Saved entries
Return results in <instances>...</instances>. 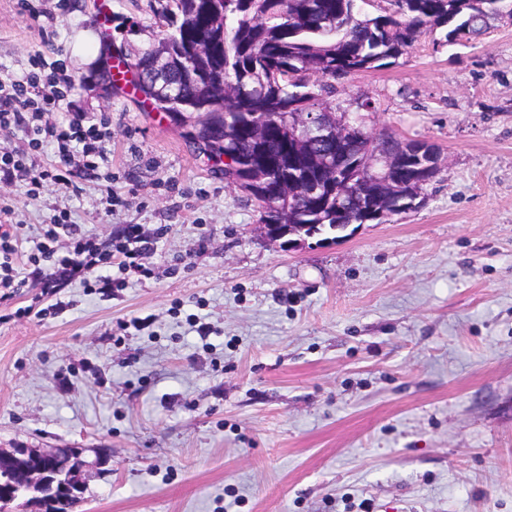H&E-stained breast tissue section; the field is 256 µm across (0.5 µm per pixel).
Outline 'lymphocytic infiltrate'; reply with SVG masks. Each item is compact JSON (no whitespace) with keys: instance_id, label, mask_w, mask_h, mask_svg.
I'll return each mask as SVG.
<instances>
[{"instance_id":"f902f5d3","label":"lymphocytic infiltrate","mask_w":512,"mask_h":512,"mask_svg":"<svg viewBox=\"0 0 512 512\" xmlns=\"http://www.w3.org/2000/svg\"><path fill=\"white\" fill-rule=\"evenodd\" d=\"M72 86L70 75L47 69L40 61L31 70L0 79V131H21L25 142L20 150L0 149L1 184H13L23 176L34 189L54 186L79 195L85 183L98 180L100 168L109 166L112 132L107 123L90 122L82 112L72 113L65 123L53 117ZM49 148L57 159L42 163ZM163 236V231L128 224L119 243L111 245L79 233L63 211L44 225V241L28 254L29 270L22 276L16 268L17 227L0 224V303L30 281L47 296L59 294L76 280L102 297L119 295L129 284V274L153 276L151 258ZM58 240L63 243L59 249L54 246Z\"/></svg>"}]
</instances>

▶ Given instruction:
Transcribe the records above exactly, but only from the line that contains "Outline 'lymphocytic infiltrate';" through their final line, inclusive.

▶ Answer for the task:
Outline 'lymphocytic infiltrate'; reply with SVG masks. Each item is compact JSON (no whitespace) with keys: instance_id, label, mask_w, mask_h, mask_svg.
I'll return each mask as SVG.
<instances>
[{"instance_id":"f902f5d3","label":"lymphocytic infiltrate","mask_w":512,"mask_h":512,"mask_svg":"<svg viewBox=\"0 0 512 512\" xmlns=\"http://www.w3.org/2000/svg\"><path fill=\"white\" fill-rule=\"evenodd\" d=\"M72 86L70 75L47 69L40 61L31 70L0 79V131H21L25 142L20 150L0 149L1 184H13L23 176L34 189L54 186L79 195L85 183L98 180L100 168L109 166L112 132L107 123L90 122L82 112L72 113L65 123L53 117ZM49 148L57 159L42 163ZM163 236V231L128 224L119 243L111 245L79 233L63 211L44 225V241L28 254L29 270L22 276L16 268L17 227L0 224V303L30 281L47 296L59 294L76 280L102 297L119 295L129 284V274L153 276L151 258ZM58 240L63 243L59 249L54 246Z\"/></svg>"}]
</instances>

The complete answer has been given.